What needs to be done: Would you please repeat exactly the entries below, starting at the line with "P102 pin 2: GND -> FILT" and ending at the line with "R101: 8.2k (GND, VDD) -> 8.2k (RESET, VDD)", and nothing outside that range? Leave out the pictures.

BEGIN

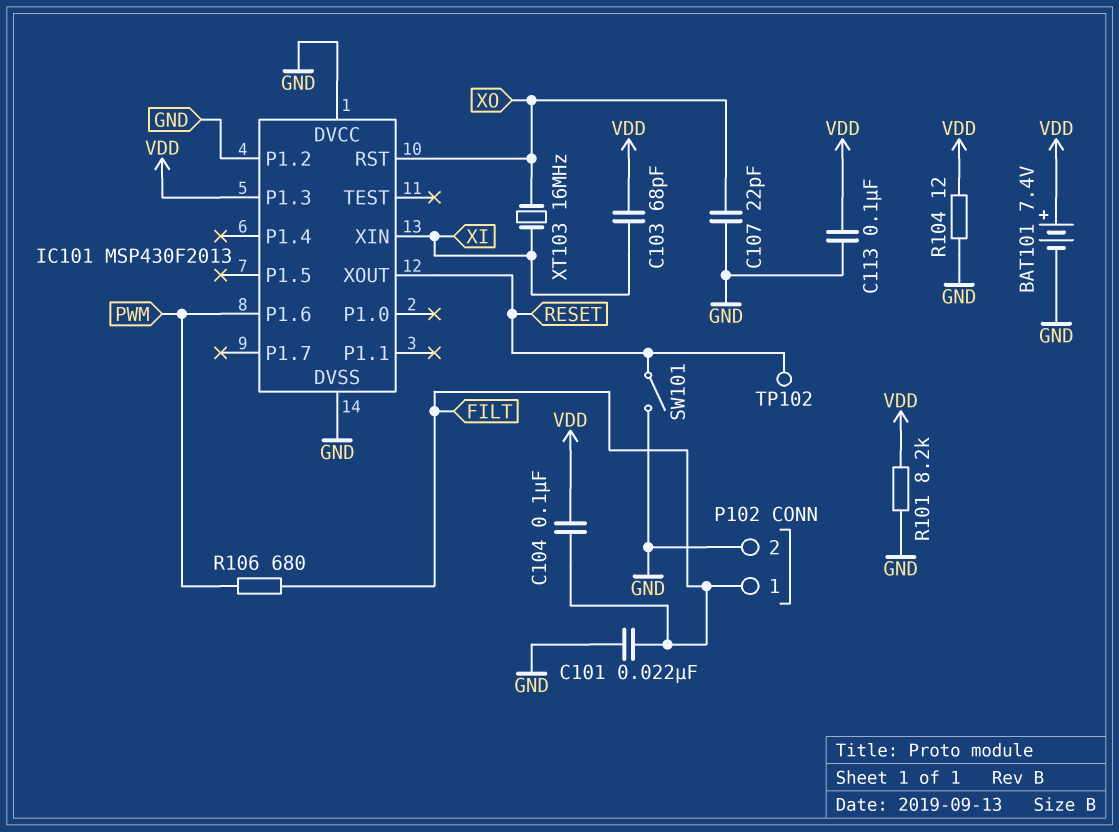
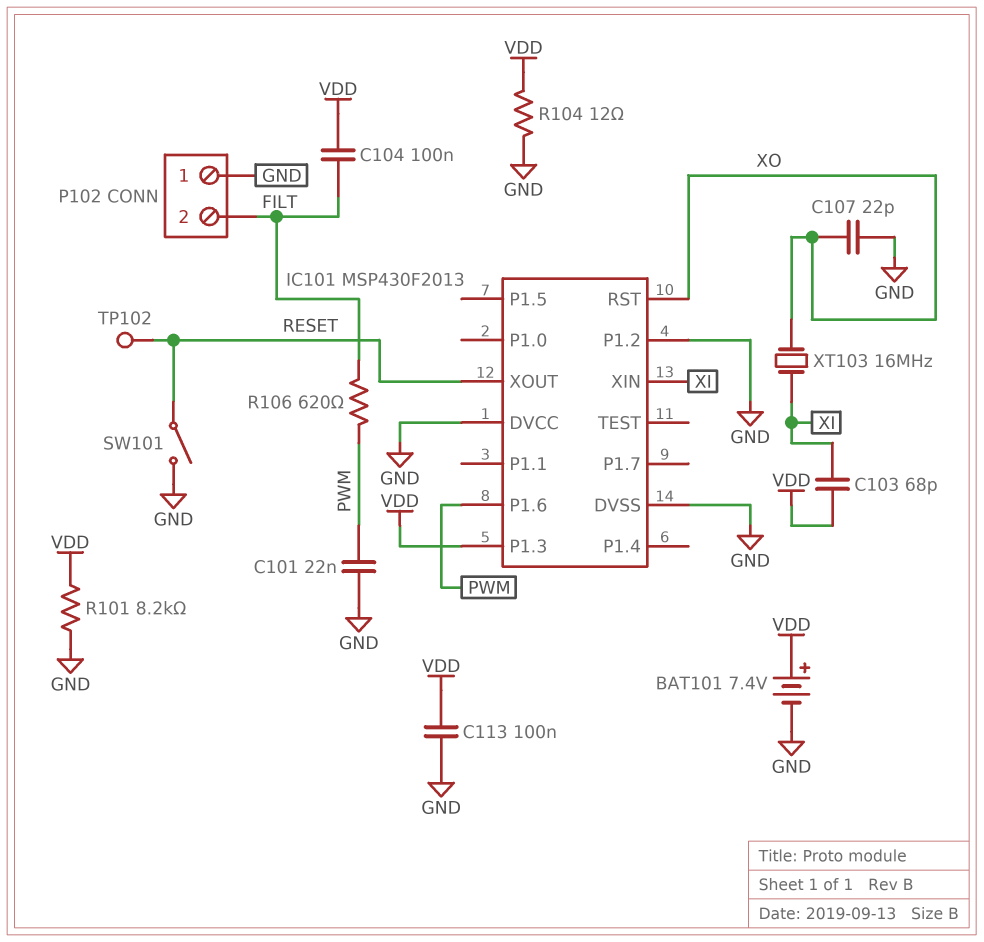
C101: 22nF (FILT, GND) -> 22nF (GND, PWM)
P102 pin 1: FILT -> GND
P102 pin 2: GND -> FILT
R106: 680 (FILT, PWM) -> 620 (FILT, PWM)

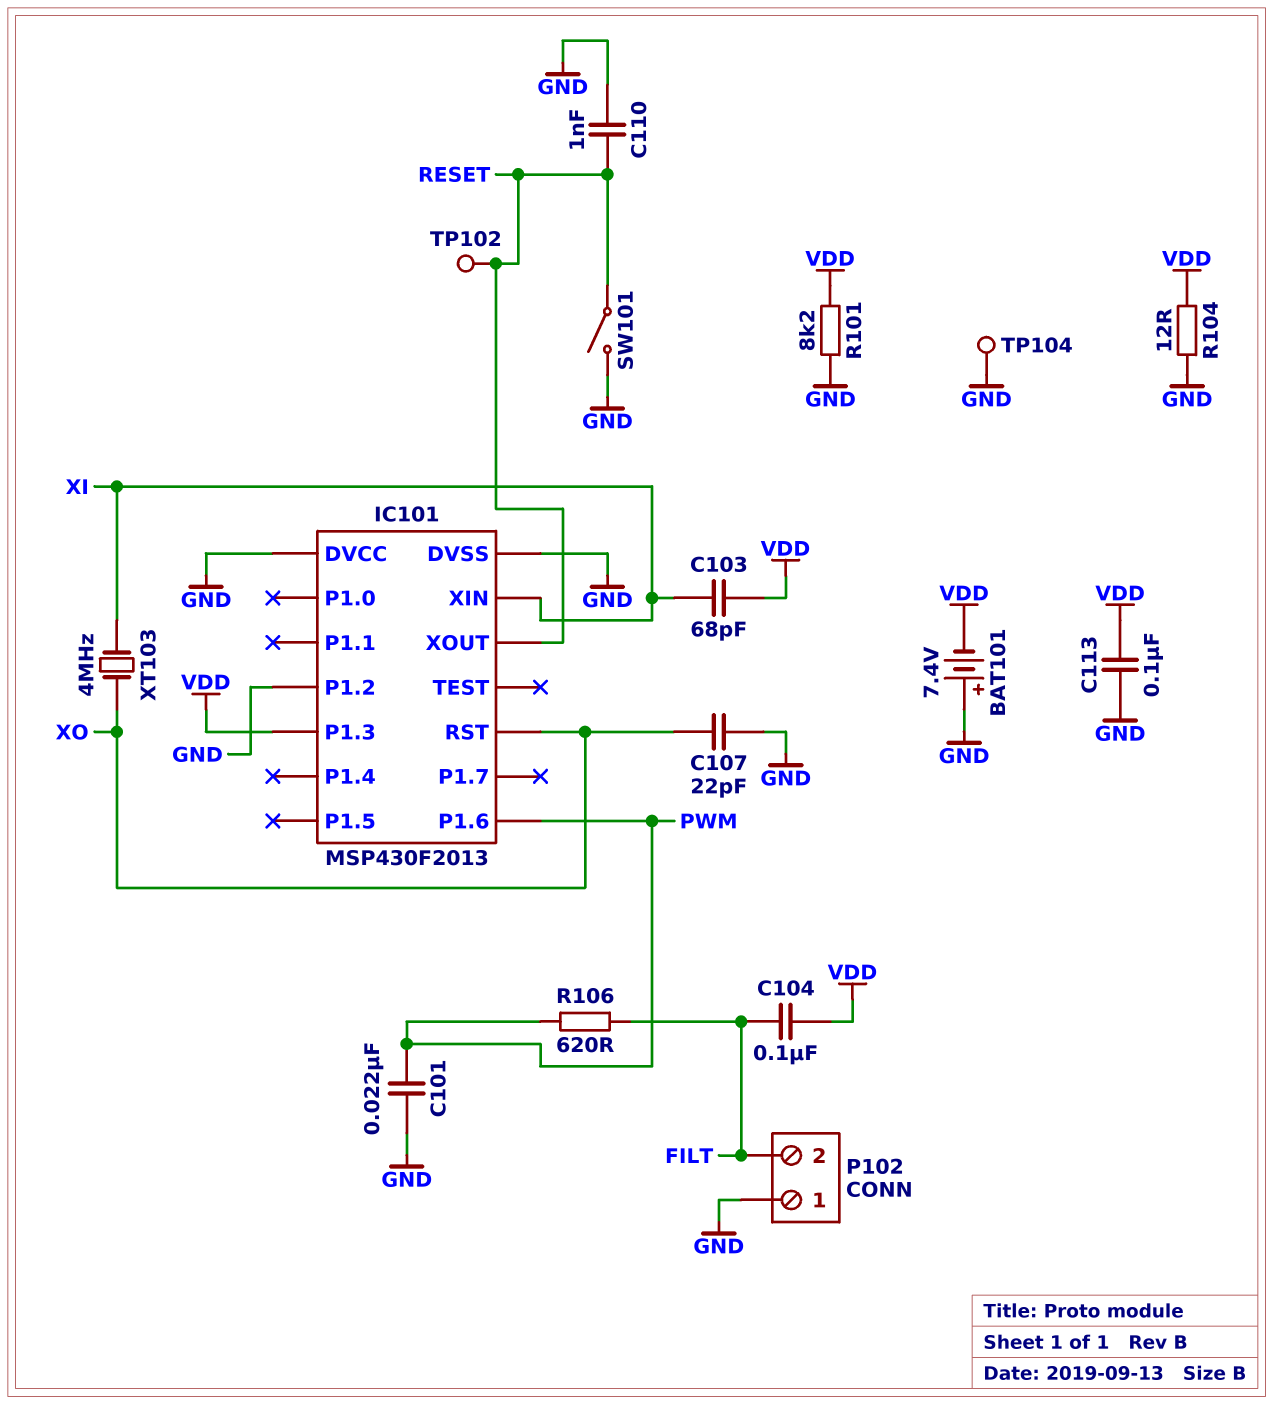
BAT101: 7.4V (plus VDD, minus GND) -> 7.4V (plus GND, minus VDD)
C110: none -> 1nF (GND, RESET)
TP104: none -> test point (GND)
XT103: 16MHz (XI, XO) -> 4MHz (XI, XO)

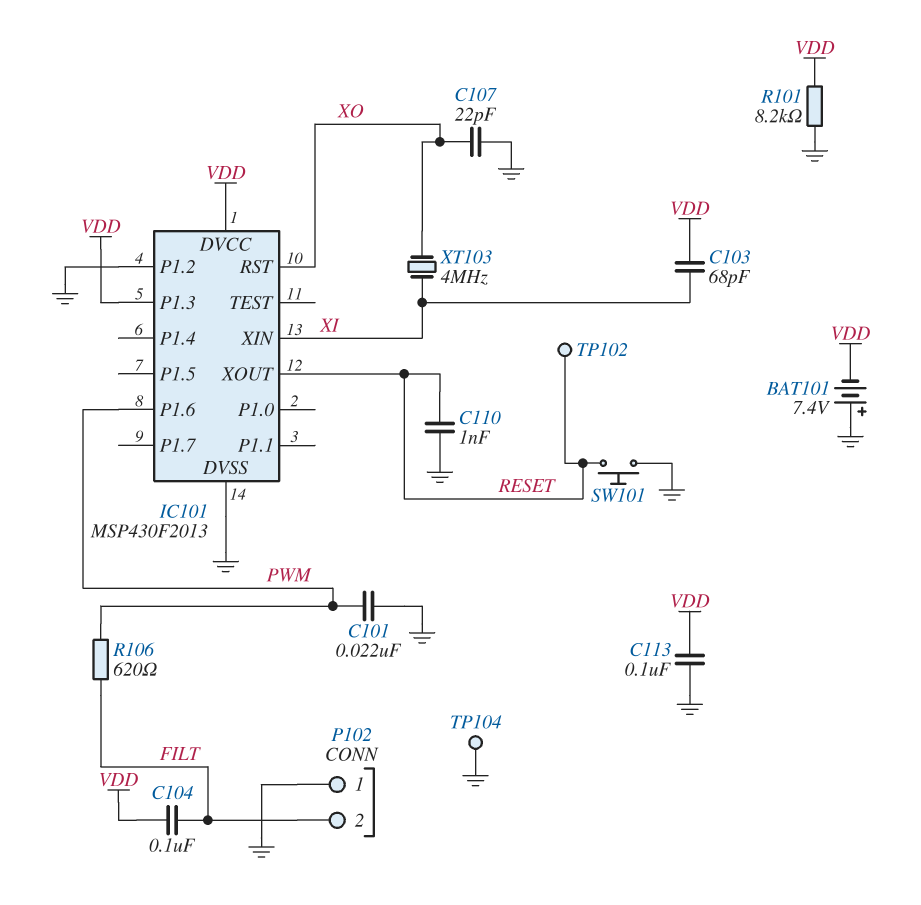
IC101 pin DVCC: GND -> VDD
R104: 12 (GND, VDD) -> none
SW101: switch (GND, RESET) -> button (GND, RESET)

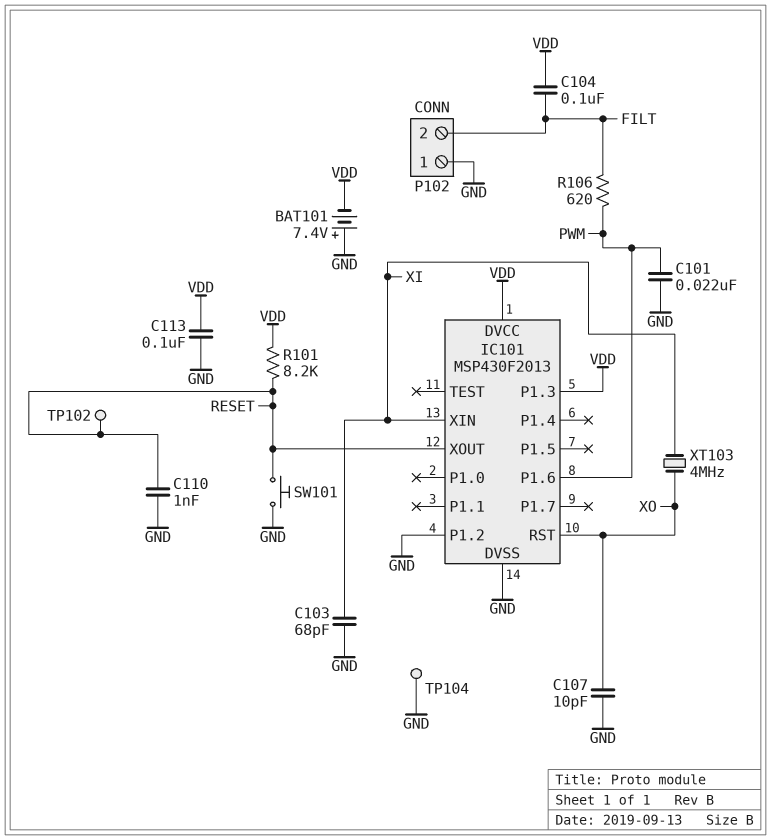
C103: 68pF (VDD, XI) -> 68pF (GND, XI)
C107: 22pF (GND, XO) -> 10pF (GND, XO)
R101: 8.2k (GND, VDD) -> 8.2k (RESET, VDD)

END
BEGIN

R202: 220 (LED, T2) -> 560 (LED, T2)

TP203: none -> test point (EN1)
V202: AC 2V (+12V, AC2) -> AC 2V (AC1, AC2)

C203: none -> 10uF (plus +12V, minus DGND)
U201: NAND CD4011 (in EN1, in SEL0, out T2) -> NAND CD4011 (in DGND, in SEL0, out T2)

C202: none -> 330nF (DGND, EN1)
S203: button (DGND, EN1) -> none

END

Answer to the exercise:
P102 pin 2: GND -> FILT
R106: 680 (FILT, PWM) -> 620 (FILT, PWM)

BAT101: 7.4V (plus VDD, minus GND) -> 7.4V (plus GND, minus VDD)
C110: none -> 1nF (GND, RESET)
TP104: none -> test point (GND)
XT103: 16MHz (XI, XO) -> 4MHz (XI, XO)

IC101 pin DVCC: GND -> VDD
R104: 12 (GND, VDD) -> none
SW101: switch (GND, RESET) -> button (GND, RESET)

C103: 68pF (VDD, XI) -> 68pF (GND, XI)
C107: 22pF (GND, XO) -> 10pF (GND, XO)
R101: 8.2k (GND, VDD) -> 8.2k (RESET, VDD)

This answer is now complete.